• **DATA PROVIDED**
- - - - -

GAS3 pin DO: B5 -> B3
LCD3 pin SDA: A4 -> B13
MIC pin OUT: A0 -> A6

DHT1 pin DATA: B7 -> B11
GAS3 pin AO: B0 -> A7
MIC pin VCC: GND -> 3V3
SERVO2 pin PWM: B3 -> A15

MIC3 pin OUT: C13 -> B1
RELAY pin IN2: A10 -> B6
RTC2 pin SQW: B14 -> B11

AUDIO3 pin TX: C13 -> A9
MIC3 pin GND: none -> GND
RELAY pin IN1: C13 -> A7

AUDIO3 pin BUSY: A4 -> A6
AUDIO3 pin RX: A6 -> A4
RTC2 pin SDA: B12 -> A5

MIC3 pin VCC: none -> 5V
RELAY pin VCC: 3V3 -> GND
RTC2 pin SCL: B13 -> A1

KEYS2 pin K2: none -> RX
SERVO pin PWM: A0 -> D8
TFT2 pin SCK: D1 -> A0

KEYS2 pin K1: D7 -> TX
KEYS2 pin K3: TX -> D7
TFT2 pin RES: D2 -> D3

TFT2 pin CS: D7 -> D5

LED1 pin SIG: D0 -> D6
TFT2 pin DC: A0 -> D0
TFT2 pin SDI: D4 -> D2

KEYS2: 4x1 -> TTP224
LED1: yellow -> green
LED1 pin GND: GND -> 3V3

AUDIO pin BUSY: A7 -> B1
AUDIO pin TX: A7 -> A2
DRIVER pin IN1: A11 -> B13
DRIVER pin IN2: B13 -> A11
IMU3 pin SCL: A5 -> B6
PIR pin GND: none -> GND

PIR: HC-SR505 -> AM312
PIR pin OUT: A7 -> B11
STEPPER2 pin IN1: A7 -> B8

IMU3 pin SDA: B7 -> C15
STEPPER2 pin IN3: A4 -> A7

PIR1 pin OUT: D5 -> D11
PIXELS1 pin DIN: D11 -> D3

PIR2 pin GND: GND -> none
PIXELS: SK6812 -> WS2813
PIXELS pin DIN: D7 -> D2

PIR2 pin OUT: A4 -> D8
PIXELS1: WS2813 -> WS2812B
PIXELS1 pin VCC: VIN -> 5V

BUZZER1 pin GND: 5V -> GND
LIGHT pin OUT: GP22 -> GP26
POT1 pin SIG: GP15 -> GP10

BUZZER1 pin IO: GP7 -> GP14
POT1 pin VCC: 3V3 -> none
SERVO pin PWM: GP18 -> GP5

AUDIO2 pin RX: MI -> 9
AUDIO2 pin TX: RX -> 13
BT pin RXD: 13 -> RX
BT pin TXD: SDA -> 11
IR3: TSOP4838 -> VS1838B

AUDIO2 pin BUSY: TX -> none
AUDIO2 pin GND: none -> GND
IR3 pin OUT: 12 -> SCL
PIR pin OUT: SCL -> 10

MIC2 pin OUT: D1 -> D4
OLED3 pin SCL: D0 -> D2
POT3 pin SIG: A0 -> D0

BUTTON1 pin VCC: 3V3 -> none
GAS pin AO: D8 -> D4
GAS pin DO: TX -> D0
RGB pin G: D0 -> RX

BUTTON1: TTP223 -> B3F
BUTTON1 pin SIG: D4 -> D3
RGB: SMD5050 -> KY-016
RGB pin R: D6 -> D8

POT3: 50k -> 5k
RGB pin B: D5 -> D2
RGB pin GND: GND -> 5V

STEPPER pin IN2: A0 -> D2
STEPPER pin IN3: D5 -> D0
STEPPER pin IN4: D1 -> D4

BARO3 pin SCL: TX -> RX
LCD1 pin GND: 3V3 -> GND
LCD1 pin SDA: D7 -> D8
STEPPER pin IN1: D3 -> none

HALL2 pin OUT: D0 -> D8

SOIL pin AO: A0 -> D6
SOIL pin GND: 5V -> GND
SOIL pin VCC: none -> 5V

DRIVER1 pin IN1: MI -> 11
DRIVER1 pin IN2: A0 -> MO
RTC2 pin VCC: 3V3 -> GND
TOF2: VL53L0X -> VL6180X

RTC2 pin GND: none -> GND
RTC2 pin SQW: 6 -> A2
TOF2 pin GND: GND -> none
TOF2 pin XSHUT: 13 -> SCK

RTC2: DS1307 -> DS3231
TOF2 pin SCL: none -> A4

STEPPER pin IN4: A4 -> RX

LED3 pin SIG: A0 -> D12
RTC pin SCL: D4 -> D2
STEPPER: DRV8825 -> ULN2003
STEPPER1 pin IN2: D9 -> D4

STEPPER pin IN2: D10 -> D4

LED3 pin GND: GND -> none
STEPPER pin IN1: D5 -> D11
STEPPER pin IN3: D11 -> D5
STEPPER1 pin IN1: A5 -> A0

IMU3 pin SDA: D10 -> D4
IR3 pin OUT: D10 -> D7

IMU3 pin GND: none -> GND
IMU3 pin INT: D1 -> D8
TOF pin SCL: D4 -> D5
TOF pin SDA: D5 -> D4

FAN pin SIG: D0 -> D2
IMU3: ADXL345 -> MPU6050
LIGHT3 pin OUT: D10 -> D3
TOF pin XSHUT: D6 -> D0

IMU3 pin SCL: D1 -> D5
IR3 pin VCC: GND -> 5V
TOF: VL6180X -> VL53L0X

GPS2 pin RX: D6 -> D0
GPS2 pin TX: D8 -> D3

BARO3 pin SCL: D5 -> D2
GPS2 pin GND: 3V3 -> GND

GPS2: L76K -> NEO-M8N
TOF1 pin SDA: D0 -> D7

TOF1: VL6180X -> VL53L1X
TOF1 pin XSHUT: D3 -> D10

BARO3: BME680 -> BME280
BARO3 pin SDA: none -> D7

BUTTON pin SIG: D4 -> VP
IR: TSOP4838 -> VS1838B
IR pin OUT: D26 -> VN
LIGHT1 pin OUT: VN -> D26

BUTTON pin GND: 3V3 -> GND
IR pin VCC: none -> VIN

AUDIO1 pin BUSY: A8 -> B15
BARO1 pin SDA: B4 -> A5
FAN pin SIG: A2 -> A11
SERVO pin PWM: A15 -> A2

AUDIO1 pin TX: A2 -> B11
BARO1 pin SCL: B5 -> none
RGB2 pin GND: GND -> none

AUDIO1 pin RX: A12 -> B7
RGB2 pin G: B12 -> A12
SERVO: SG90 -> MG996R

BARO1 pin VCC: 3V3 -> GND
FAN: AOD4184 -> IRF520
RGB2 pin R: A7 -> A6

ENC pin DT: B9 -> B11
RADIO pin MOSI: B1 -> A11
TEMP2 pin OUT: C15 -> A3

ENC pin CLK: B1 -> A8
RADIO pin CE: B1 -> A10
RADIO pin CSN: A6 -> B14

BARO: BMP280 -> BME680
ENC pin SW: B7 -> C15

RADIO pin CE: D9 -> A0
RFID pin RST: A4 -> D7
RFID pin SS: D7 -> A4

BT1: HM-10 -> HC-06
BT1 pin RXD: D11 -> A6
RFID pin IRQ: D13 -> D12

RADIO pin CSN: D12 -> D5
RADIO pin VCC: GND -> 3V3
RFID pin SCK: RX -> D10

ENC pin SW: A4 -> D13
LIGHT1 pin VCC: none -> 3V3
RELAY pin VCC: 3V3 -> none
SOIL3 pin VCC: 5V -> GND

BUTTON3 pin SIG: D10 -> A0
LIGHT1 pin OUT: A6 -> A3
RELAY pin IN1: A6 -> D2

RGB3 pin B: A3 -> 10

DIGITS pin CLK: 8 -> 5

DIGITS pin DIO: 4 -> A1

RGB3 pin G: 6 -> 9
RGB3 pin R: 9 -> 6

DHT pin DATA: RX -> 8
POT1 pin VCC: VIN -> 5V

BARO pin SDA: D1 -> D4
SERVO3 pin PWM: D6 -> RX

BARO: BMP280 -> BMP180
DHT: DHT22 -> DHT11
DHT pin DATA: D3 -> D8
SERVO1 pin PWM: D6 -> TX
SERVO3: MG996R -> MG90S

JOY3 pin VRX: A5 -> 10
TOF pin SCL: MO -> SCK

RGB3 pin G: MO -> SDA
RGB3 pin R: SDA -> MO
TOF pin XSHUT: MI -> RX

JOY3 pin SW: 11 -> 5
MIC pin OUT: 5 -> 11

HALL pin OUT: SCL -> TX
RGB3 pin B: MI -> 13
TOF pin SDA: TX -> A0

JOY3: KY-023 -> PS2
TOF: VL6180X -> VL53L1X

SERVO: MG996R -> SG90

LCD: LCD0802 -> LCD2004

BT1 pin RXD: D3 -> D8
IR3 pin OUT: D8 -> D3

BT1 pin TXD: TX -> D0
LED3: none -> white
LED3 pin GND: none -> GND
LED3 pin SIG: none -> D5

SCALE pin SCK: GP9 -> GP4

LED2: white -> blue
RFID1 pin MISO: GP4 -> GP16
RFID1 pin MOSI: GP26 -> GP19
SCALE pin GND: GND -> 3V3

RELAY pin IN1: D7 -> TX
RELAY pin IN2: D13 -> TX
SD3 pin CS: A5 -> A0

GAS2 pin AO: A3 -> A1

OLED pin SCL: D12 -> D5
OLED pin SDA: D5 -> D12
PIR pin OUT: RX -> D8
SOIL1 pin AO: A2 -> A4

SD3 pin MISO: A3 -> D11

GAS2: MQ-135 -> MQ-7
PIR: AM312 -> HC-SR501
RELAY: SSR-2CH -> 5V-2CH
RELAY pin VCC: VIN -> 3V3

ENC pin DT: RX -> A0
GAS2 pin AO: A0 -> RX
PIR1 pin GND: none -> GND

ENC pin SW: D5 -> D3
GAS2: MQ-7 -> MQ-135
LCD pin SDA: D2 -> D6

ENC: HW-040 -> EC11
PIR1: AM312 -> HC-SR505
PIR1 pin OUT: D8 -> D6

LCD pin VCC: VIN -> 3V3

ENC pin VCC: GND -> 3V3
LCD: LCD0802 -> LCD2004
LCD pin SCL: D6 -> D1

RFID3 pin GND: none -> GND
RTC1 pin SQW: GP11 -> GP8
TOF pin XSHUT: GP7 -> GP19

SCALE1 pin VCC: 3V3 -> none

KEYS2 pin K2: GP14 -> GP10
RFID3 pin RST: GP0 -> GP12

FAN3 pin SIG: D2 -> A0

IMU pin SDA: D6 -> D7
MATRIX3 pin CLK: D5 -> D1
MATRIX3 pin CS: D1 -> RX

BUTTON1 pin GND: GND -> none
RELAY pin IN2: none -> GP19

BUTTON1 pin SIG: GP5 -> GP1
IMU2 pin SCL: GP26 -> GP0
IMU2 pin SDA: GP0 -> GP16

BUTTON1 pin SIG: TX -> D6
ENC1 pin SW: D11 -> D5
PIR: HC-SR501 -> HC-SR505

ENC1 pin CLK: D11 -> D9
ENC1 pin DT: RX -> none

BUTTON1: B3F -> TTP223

- - - - -

• **WHAT THIS TASK INVOLVES**
Please, from the material above, copy only the lines from the line with "RFID1 pin MOSI: GP26 -> GP19" up to and including the line with "MATRIX3 pin CLK: D5 -> D1", exactly as written.

• **ANSWER SPACE**
RFID1 pin MOSI: GP26 -> GP19
SCALE pin GND: GND -> 3V3

RELAY pin IN1: D7 -> TX
RELAY pin IN2: D13 -> TX
SD3 pin CS: A5 -> A0

GAS2 pin AO: A3 -> A1

OLED pin SCL: D12 -> D5
OLED pin SDA: D5 -> D12
PIR pin OUT: RX -> D8
SOIL1 pin AO: A2 -> A4

SD3 pin MISO: A3 -> D11

GAS2: MQ-135 -> MQ-7
PIR: AM312 -> HC-SR501
RELAY: SSR-2CH -> 5V-2CH
RELAY pin VCC: VIN -> 3V3

ENC pin DT: RX -> A0
GAS2 pin AO: A0 -> RX
PIR1 pin GND: none -> GND

ENC pin SW: D5 -> D3
GAS2: MQ-7 -> MQ-135
LCD pin SDA: D2 -> D6

ENC: HW-040 -> EC11
PIR1: AM312 -> HC-SR505
PIR1 pin OUT: D8 -> D6

LCD pin VCC: VIN -> 3V3

ENC pin VCC: GND -> 3V3
LCD: LCD0802 -> LCD2004
LCD pin SCL: D6 -> D1

RFID3 pin GND: none -> GND
RTC1 pin SQW: GP11 -> GP8
TOF pin XSHUT: GP7 -> GP19

SCALE1 pin VCC: 3V3 -> none

KEYS2 pin K2: GP14 -> GP10
RFID3 pin RST: GP0 -> GP12

FAN3 pin SIG: D2 -> A0

IMU pin SDA: D6 -> D7
MATRIX3 pin CLK: D5 -> D1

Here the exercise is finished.